[TASK BRIEF]: For this exercise, write out exactly the lines of the material from the one containing "Q101: NPN S8050" through the end, both ends included, and nothing more.

[DATA SHOWN]:
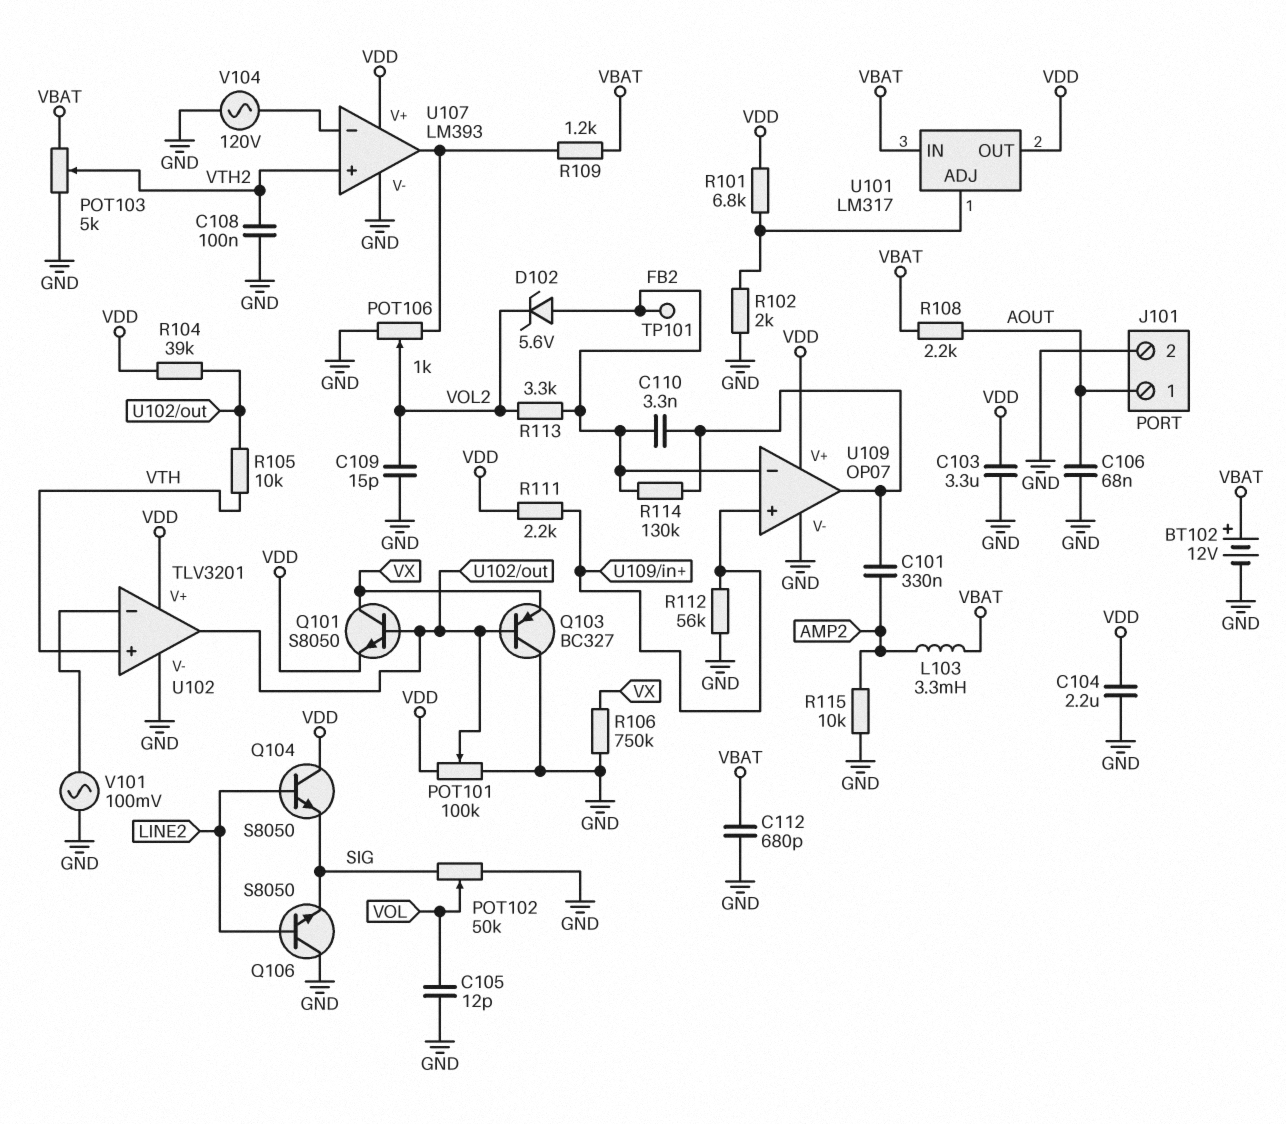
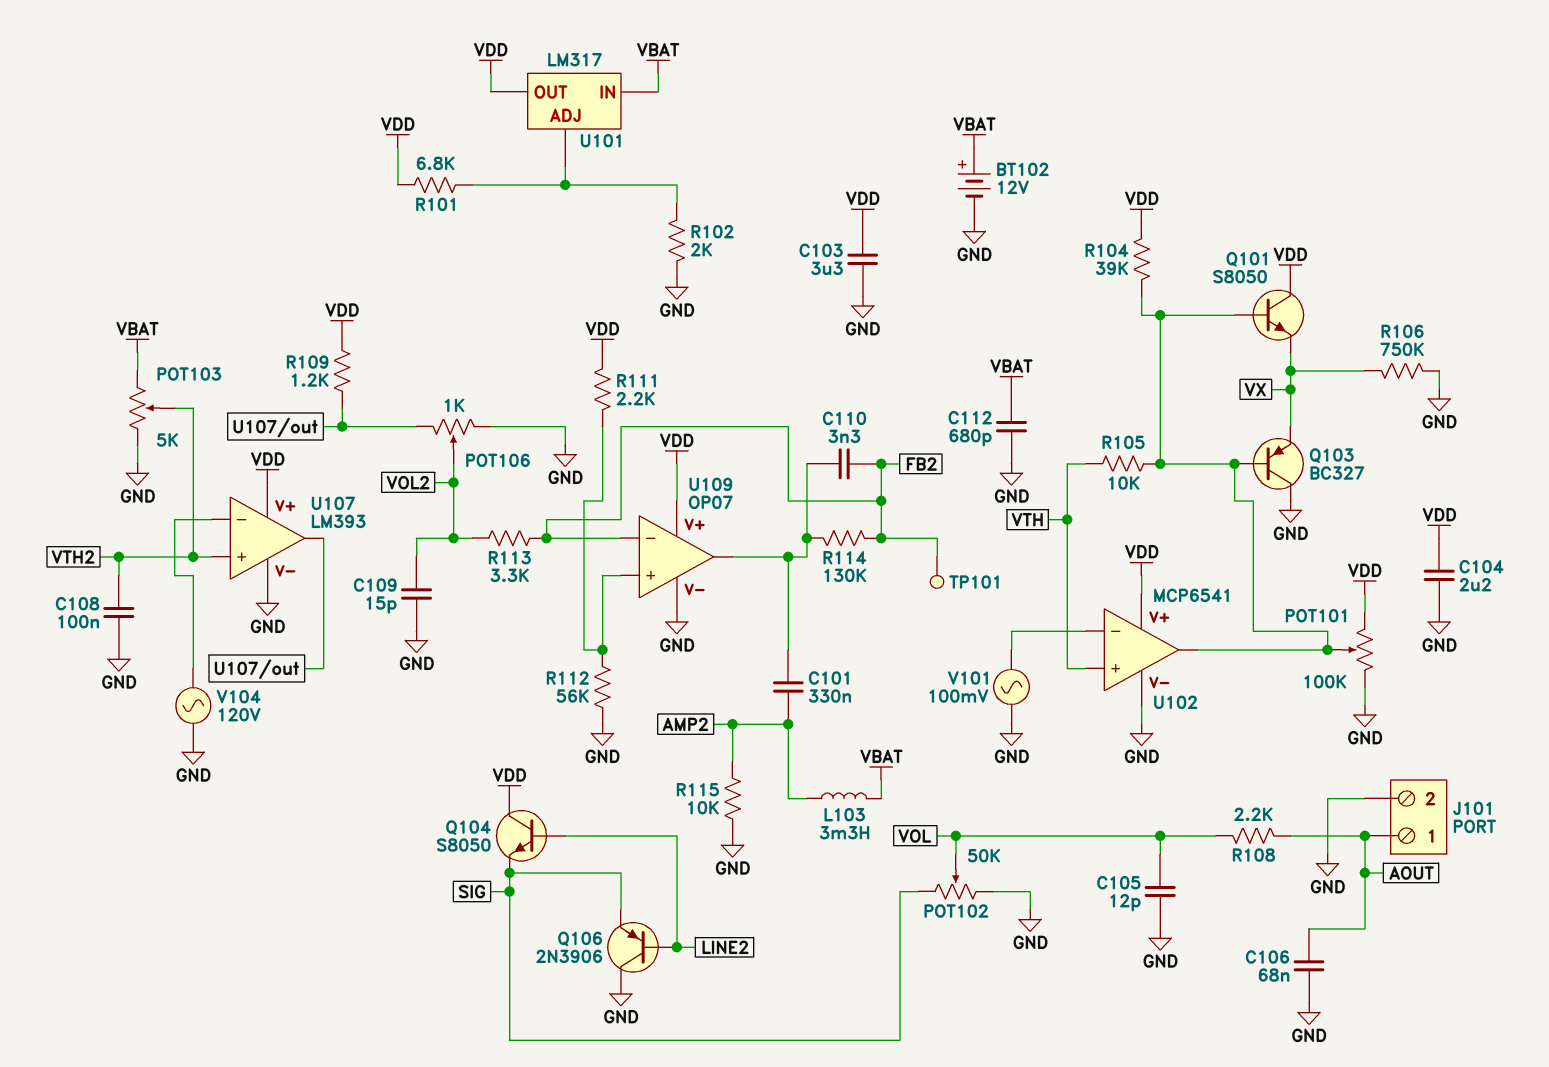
D102: zener 5.6V (A FB2, K VOL2) -> none
Q101: NPN S8050 (B U102/out, C VX, E VDD) -> NPN S8050 (B U102/out, C VDD, E VX)
Q106: NPN S8050 (B LINE2, C GND, E SIG) -> PNP 2N3906 (B LINE2, C GND, E SIG)
R108: 2.2k (AOUT, VBAT) -> 2.2k (AOUT, VOL)
R109: 1.2k (U107/out, VBAT) -> 1.2k (U107/out, VDD)
U102: TLV3201 -> MCP6541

[RESULT]:
Q101: NPN S8050 (B U102/out, C VX, E VDD) -> NPN S8050 (B U102/out, C VDD, E VX)
Q106: NPN S8050 (B LINE2, C GND, E SIG) -> PNP 2N3906 (B LINE2, C GND, E SIG)
R108: 2.2k (AOUT, VBAT) -> 2.2k (AOUT, VOL)
R109: 1.2k (U107/out, VBAT) -> 1.2k (U107/out, VDD)
U102: TLV3201 -> MCP6541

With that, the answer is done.